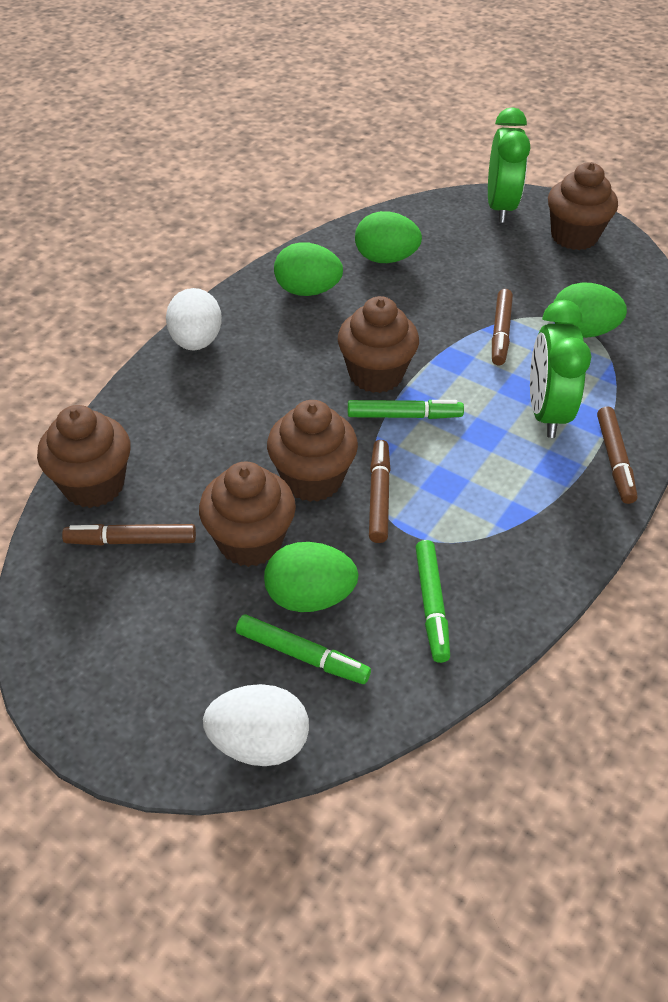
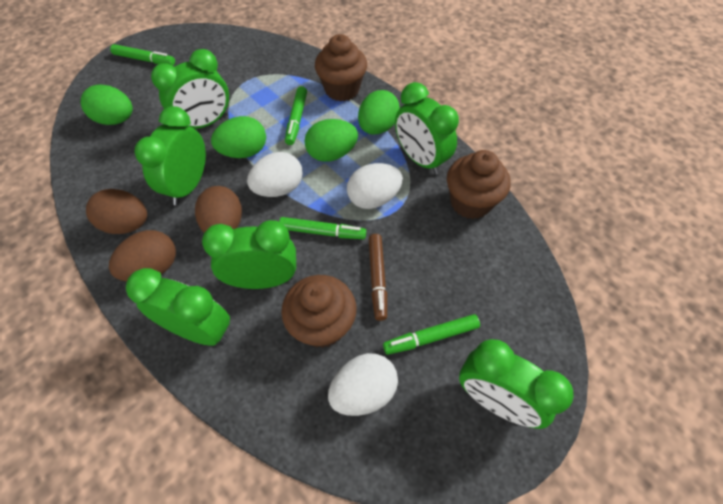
brown cupcake: 5 -> 3
brown egg: 0 -> 3
brown marker: 4 -> 1
green clock: 2 -> 6
green marker: 3 -> 4
white egg: 2 -> 3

________________________

Show all lines from the records above where the word "brown" occurs.

Problem solution
brown cupcake: 5 -> 3
brown egg: 0 -> 3
brown marker: 4 -> 1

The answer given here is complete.